◆ TASK STATEMENT
Write out, word for word, each line from the start of the entries through the one holding "grey cactus: [114,265,186,364]"; omit the pictures.

[DATA EXCERPTS]

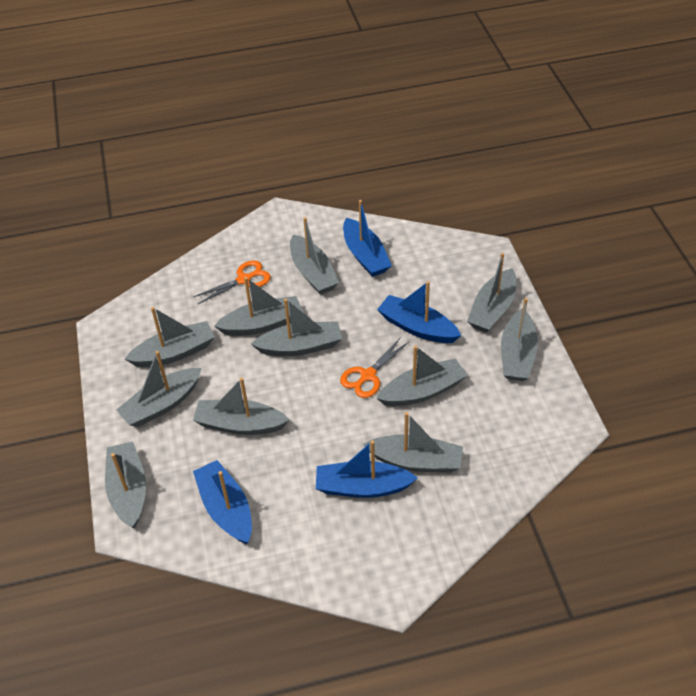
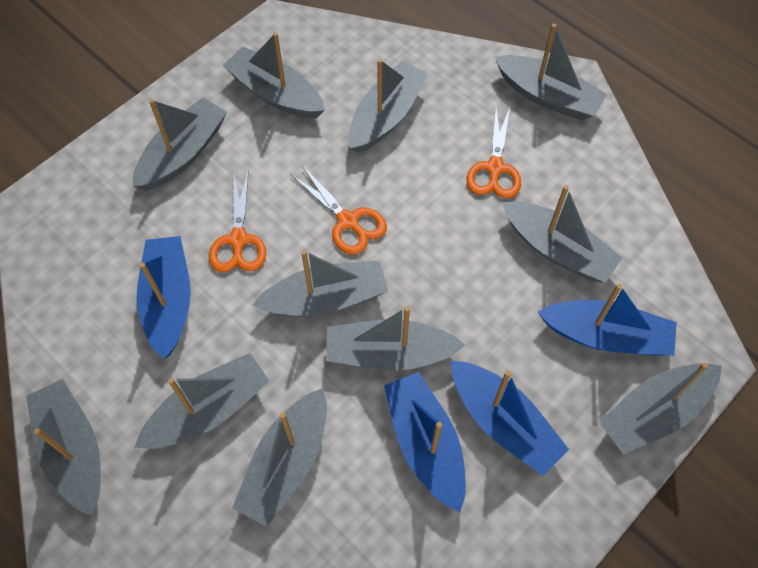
orange scissors: [193,260,271,304] [340,337,409,398] = 2 -> [209,172,266,272] [291,167,387,255] [467,107,521,199] = 3

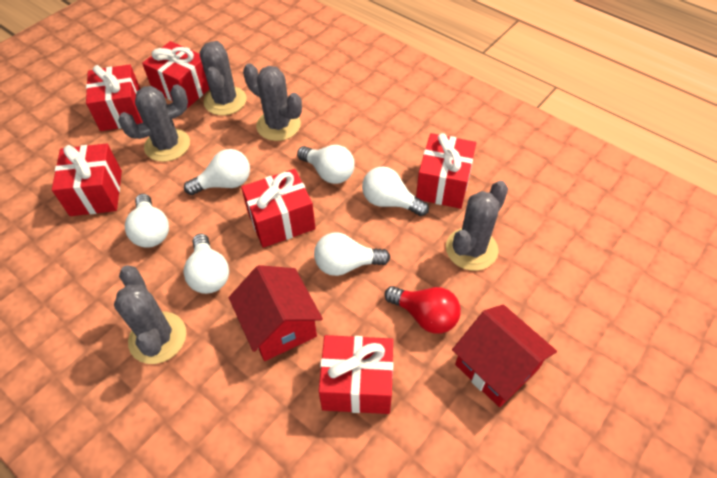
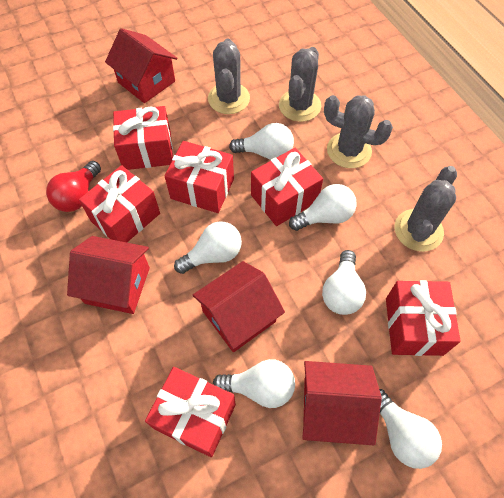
grey cactus: [114,265,186,364] [118,84,190,162] [200,41,247,115] [243,63,302,141] [446,181,508,271] = 5 -> [208,39,250,114] [279,47,321,122] [324,95,393,168] [395,166,457,252] = 4
red house: [229,265,323,361] [452,305,557,407] = 2 -> [67,236,150,314] [105,28,177,103] [193,261,285,352] [302,361,382,445] = 4

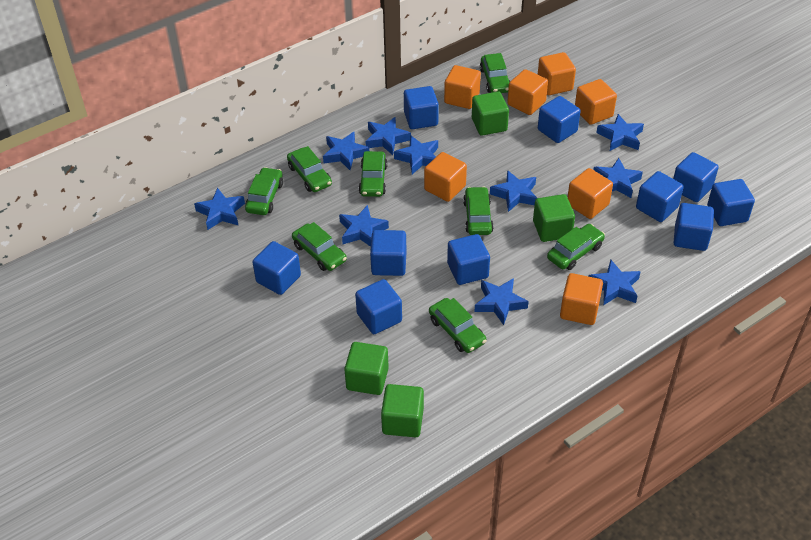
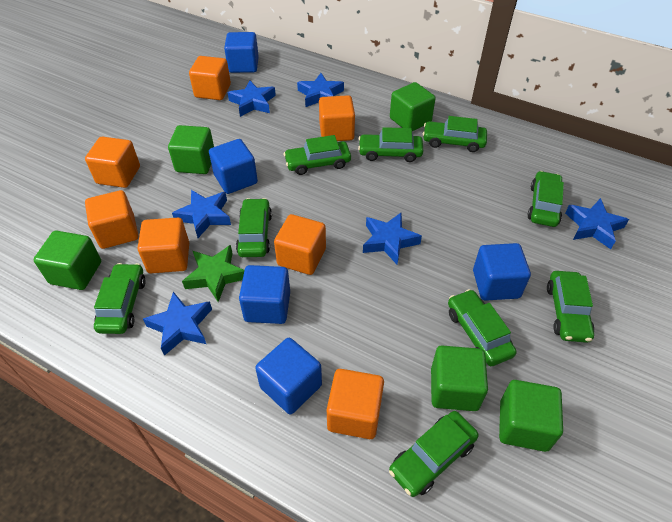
blue cube: [252,241,301,295] [355,279,402,334] [370,230,406,276] [404,86,439,129] [447,234,490,285] [538,96,581,143] [636,171,684,222] [673,152,719,202] [674,203,714,251] [707,179,755,226] = 10 -> [209,139,258,194] [224,32,259,73] [239,265,290,324] [255,338,322,414] [473,243,531,301] = 5
blue star: [194,188,245,230] [323,132,369,170] [339,205,389,247] [366,117,411,155] [394,135,438,174] [475,278,529,325] [490,170,537,212] [588,260,641,305] [593,158,643,198] [596,114,644,151] = 10 -> [143,292,212,356] [172,190,231,238] [227,80,276,117] [297,73,344,107] [363,213,422,264] [565,198,629,249] = 6
green car: [245,167,283,215] [287,146,332,192] [292,222,347,271] [359,151,387,197] [429,298,487,353] [463,186,494,235] [480,53,510,93] [547,224,605,270] = 8 -> [94,263,146,334] [236,198,272,257] [284,135,351,175] [358,127,423,162] [389,411,479,497] [423,116,487,152] [448,289,516,366] [528,171,564,227] [547,271,594,343] = 9
green cube: [344,342,389,395] [381,384,424,438] [472,92,509,136] [533,194,575,242] = 4 -> [33,231,101,290] [168,125,214,174] [390,82,436,131] [431,346,488,411] [499,380,563,452] = 5
green star: none = 0 -> [182,245,244,302] = 1

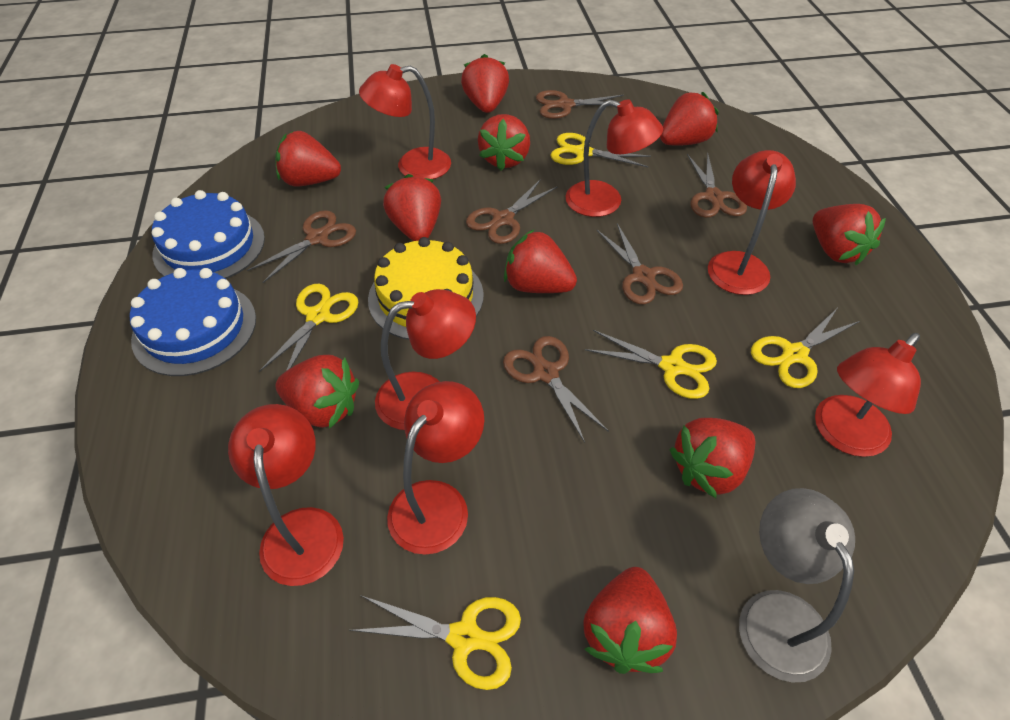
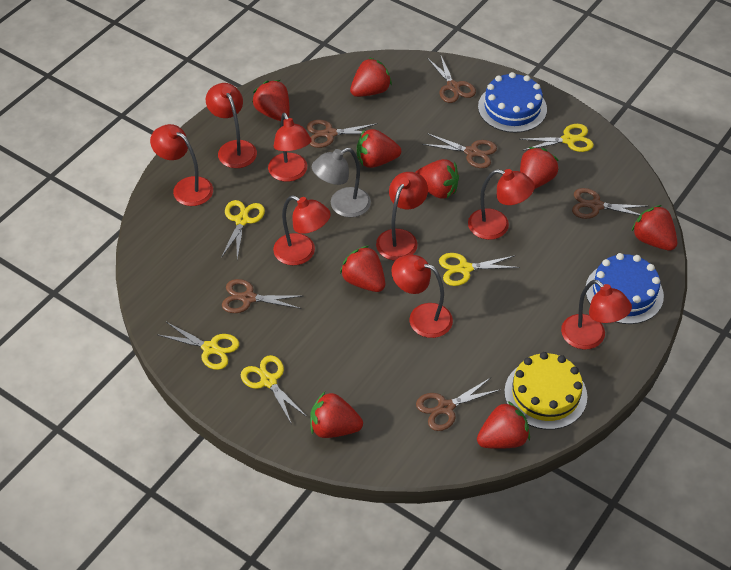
red lamp: [228,404,344,586] [359,64,451,179] [375,289,476,430] [387,381,484,555] [566,99,663,217] [708,150,796,295] [815,333,921,457] = 7 -> [150,124,213,206] [206,83,257,168] [268,113,311,182] [273,195,331,265] [376,172,428,260] [391,255,453,338] [468,169,535,240] [561,280,632,349] = 8
red strawberry: [275,131,341,186] [276,355,359,429] [383,174,441,241] [461,54,509,113] [478,114,530,171] [504,230,577,293] [583,567,677,674] [660,92,719,146] [669,418,755,498] [813,204,886,265] = 10 -> [252,80,290,121] [310,392,363,438] [340,246,385,292] [350,58,392,97] [357,129,401,168] [415,159,459,199] [477,401,530,449] [520,147,559,189] [631,205,677,251] = 9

[/DATA EXCERPTS]

◆ COMPLETED TASK
orange scissors: [193,260,271,304] [340,337,409,398] = 2 -> [209,172,266,272] [291,167,387,255] [467,107,521,199] = 3

grey cactus: [114,265,186,364] [118,84,190,162] [200,41,247,115] [243,63,302,141] [446,181,508,271] = 5 -> [208,39,250,114] [279,47,321,122] [324,95,393,168] [395,166,457,252] = 4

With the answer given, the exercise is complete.